Restate word for word the lines between the start of the material and the line with "red arrow: moved 3 px left", keeping both of those ends and none of the pictures.

**Data provided:**
--- START ---

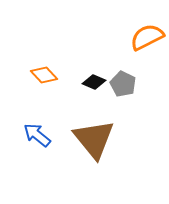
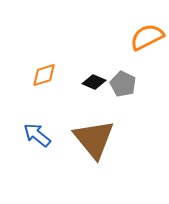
orange diamond: rotated 64 degrees counterclockwise
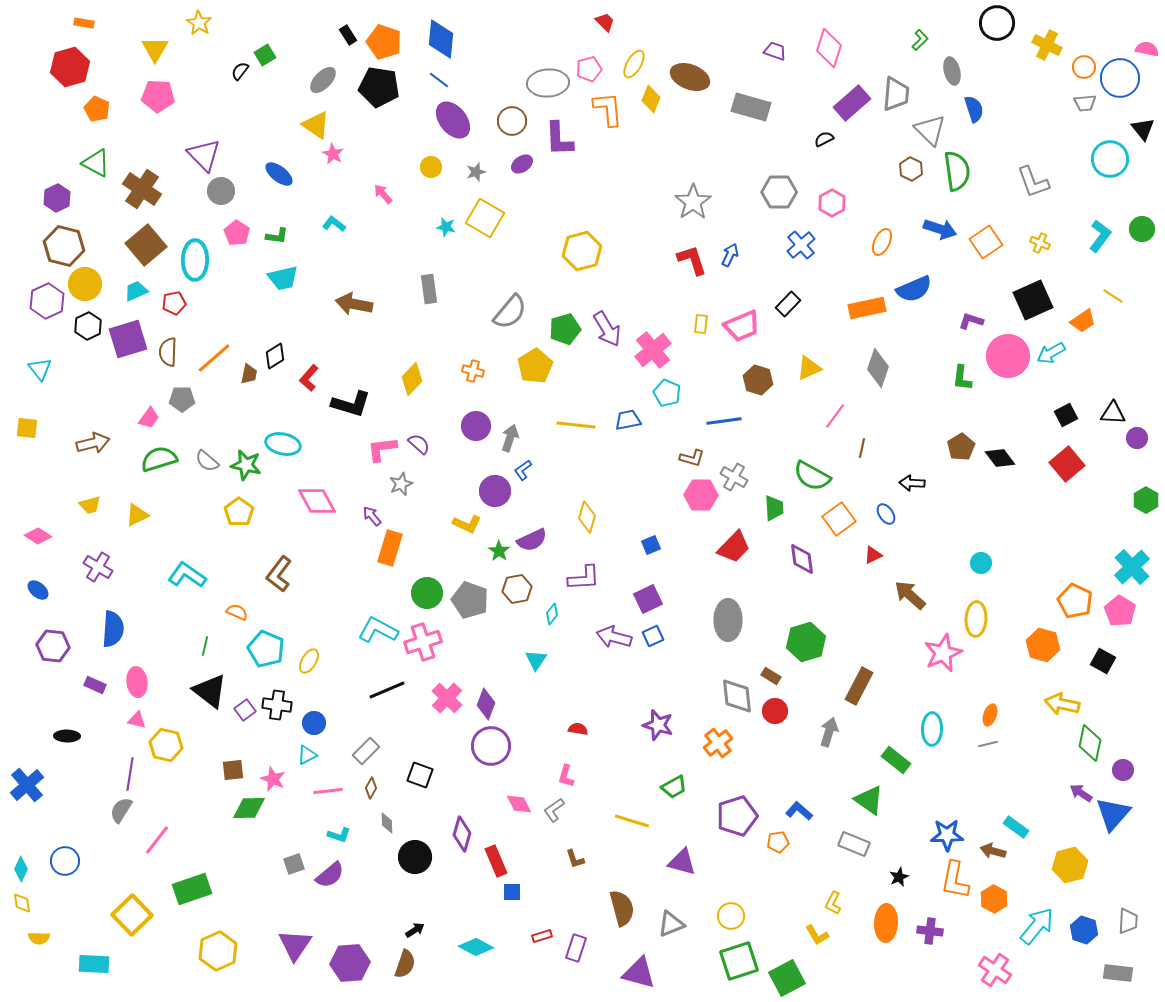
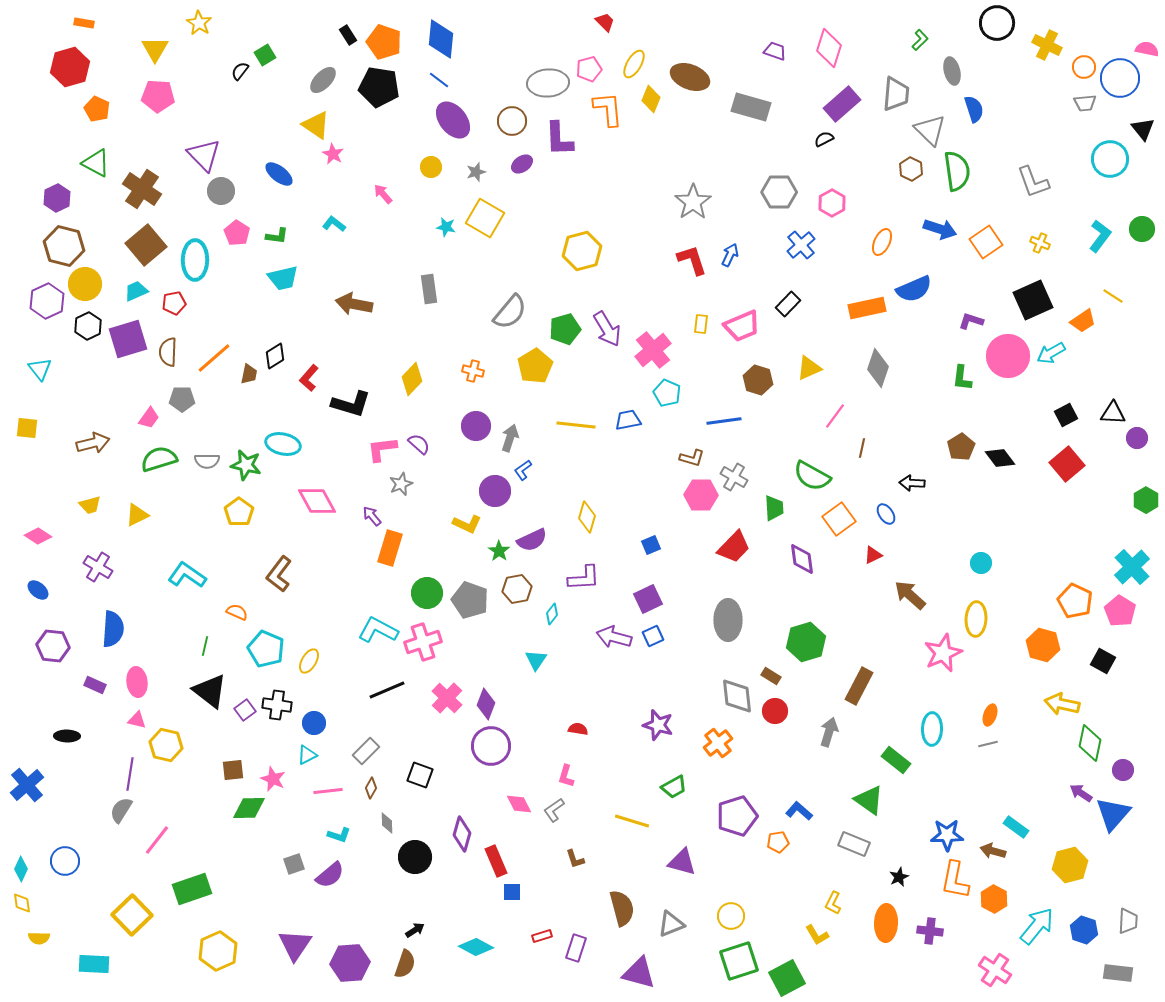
purple rectangle at (852, 103): moved 10 px left, 1 px down
gray semicircle at (207, 461): rotated 40 degrees counterclockwise
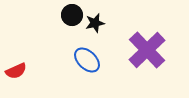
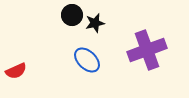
purple cross: rotated 24 degrees clockwise
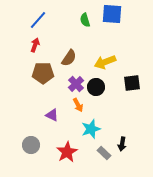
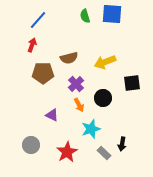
green semicircle: moved 4 px up
red arrow: moved 3 px left
brown semicircle: rotated 42 degrees clockwise
black circle: moved 7 px right, 11 px down
orange arrow: moved 1 px right
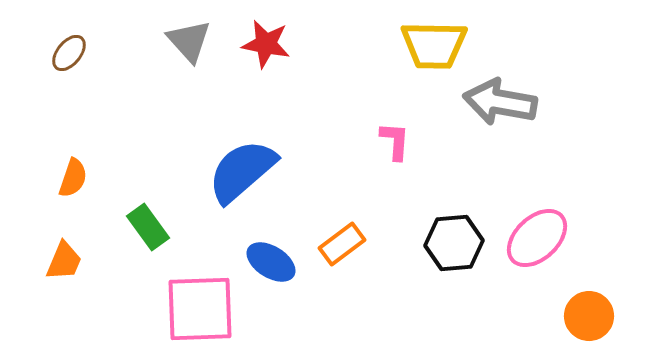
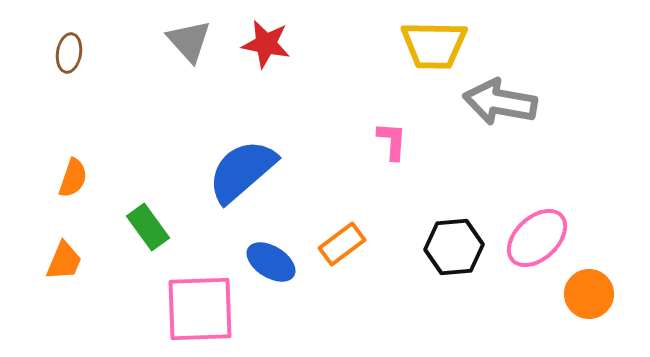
brown ellipse: rotated 30 degrees counterclockwise
pink L-shape: moved 3 px left
black hexagon: moved 4 px down
orange circle: moved 22 px up
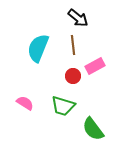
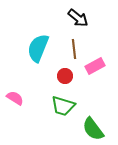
brown line: moved 1 px right, 4 px down
red circle: moved 8 px left
pink semicircle: moved 10 px left, 5 px up
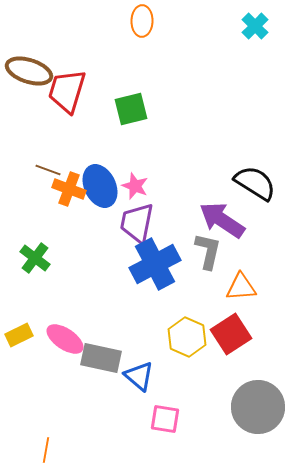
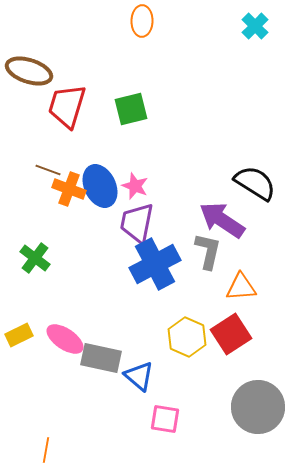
red trapezoid: moved 15 px down
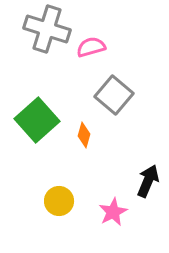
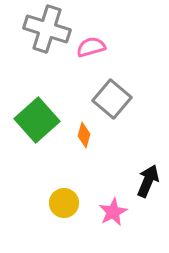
gray square: moved 2 px left, 4 px down
yellow circle: moved 5 px right, 2 px down
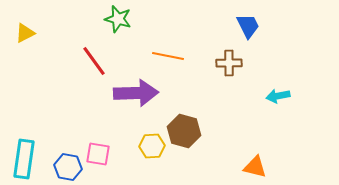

--- END ---

**Answer below:**
orange diamond: rotated 64 degrees counterclockwise
purple rectangle at (852, 103): moved 10 px left, 1 px down
gray semicircle at (207, 461): rotated 40 degrees counterclockwise
purple cross: rotated 24 degrees clockwise
green semicircle: moved 4 px up
red arrow: moved 3 px left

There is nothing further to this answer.